SUPPLIED DATA:
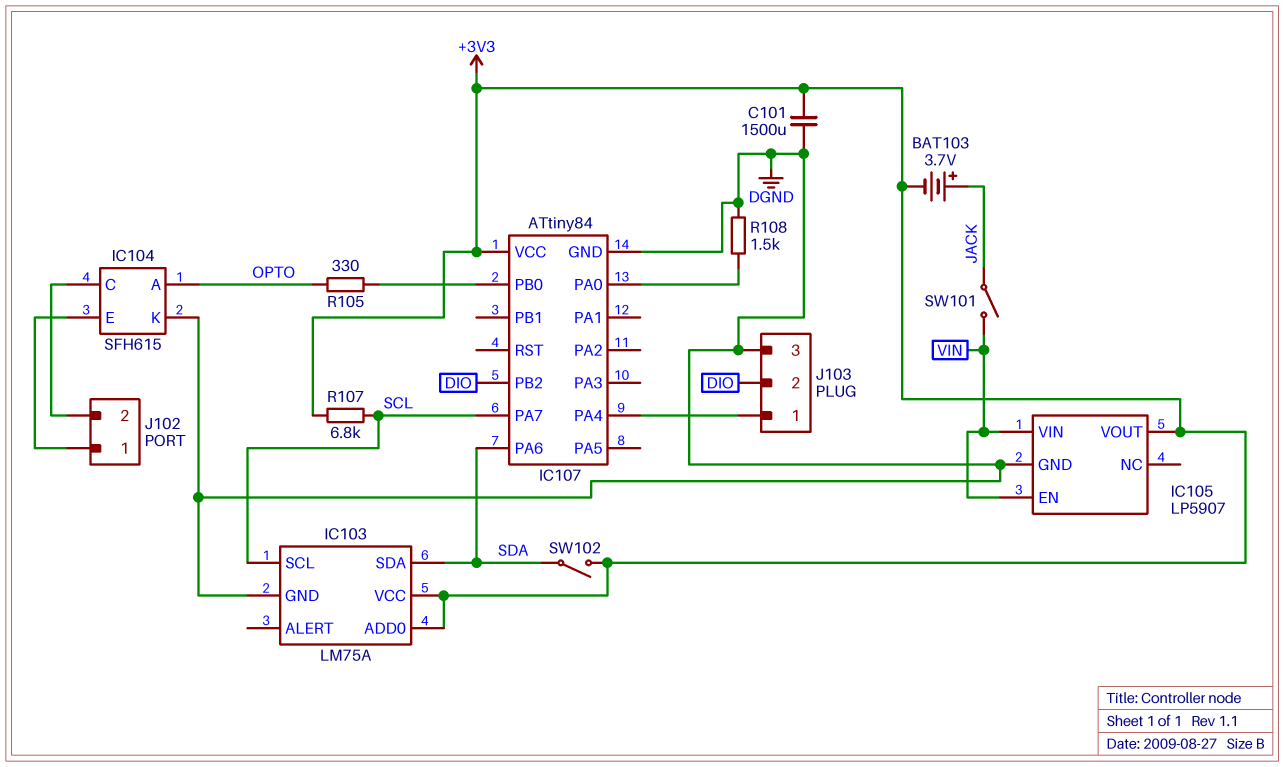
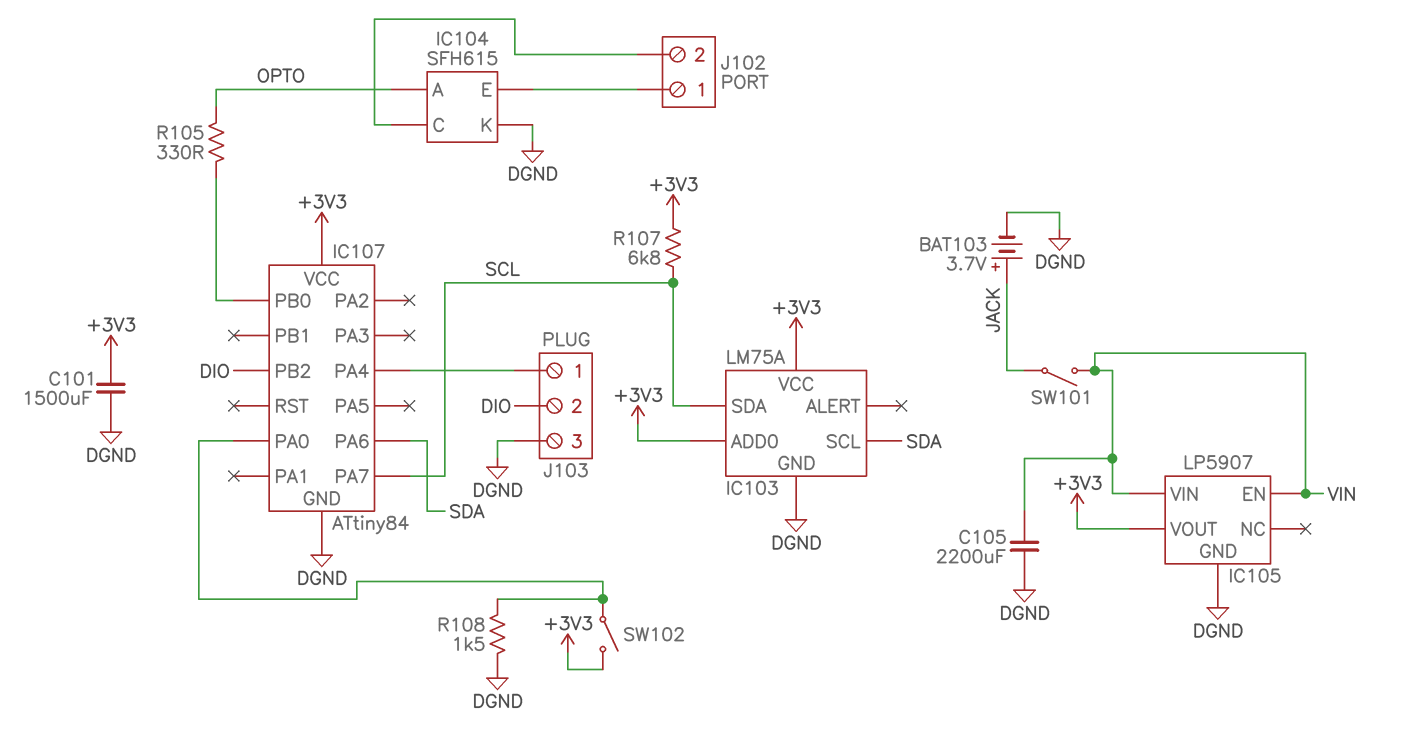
BAT103: 3.7V (plus JACK, minus +3V3) -> 3.7V (plus JACK, minus DGND)
C105: none -> 2200uF (DGND, VIN)
IC103 pin SCL: SCL -> SDA
IC103 pin SDA: SDA -> SCL
SW102: switch (+3V3, SDA) -> switch (+3V3, IC107/PA0)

WORK REQUIRED:
Only the text of the records belongs in the answer, printed exactly and without pictures.

ANSWER SECTION:
BAT103: 3.7V (plus JACK, minus +3V3) -> 3.7V (plus JACK, minus DGND)
C105: none -> 2200uF (DGND, VIN)
IC103 pin SCL: SCL -> SDA
IC103 pin SDA: SDA -> SCL
SW102: switch (+3V3, SDA) -> switch (+3V3, IC107/PA0)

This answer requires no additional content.